(WHAT YOU WILL DO)
Retype every line from the one containing "Riga: none -> 10:50" through the one containing "86: 02:25 -> none", without changing anything and adding nothing else.

──────── DATA SUPPLIED

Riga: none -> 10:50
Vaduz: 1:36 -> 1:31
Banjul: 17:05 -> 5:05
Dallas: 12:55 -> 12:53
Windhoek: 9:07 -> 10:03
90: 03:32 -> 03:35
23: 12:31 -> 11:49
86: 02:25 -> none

────────────────
──────── DATA SUPPLIED

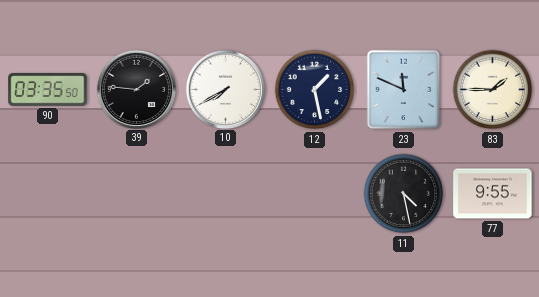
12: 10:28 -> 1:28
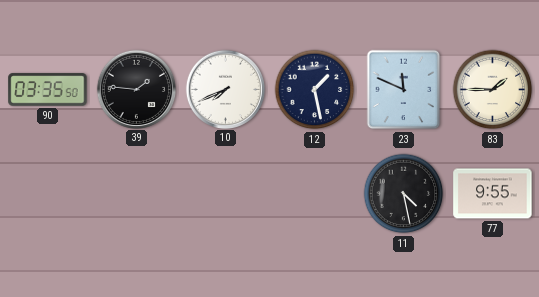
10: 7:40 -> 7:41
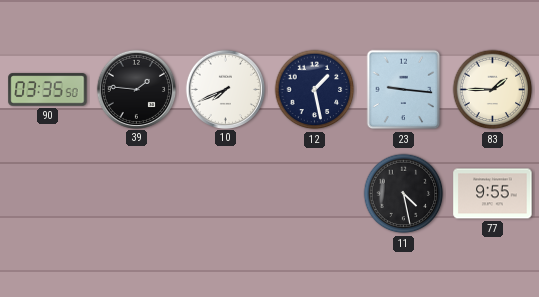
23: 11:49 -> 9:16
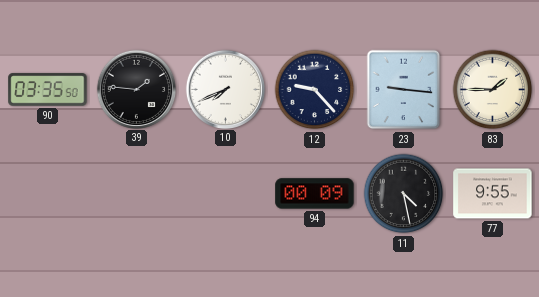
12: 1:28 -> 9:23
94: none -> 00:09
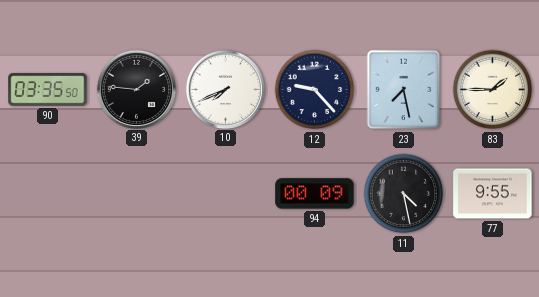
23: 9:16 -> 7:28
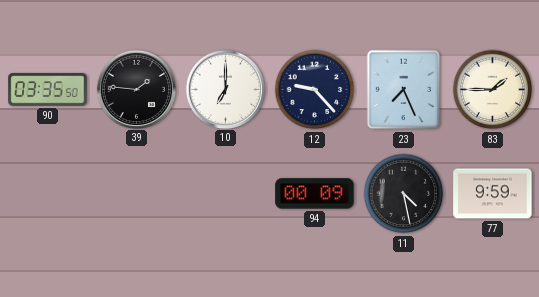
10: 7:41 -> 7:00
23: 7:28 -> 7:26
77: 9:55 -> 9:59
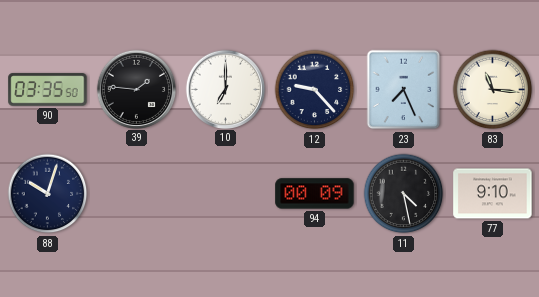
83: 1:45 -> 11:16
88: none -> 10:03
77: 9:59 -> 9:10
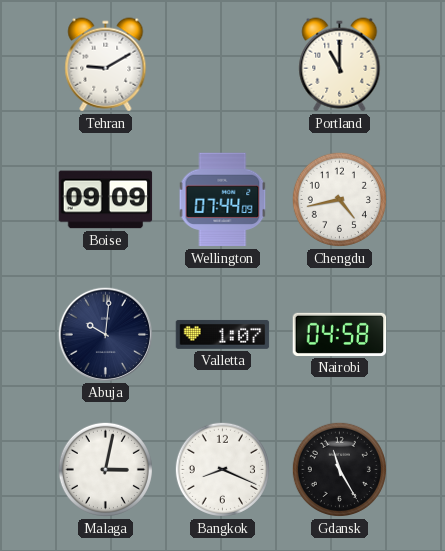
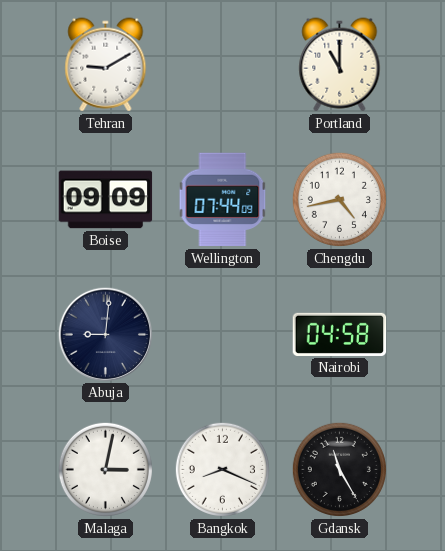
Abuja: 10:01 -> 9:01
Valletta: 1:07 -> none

────────────────

(EXERCISE ANSWER)
Riga: none -> 10:50
Vaduz: 1:36 -> 1:31
Banjul: 17:05 -> 5:05
Dallas: 12:55 -> 12:53
Windhoek: 9:07 -> 10:03
90: 03:32 -> 03:35
23: 12:31 -> 11:49
86: 02:25 -> none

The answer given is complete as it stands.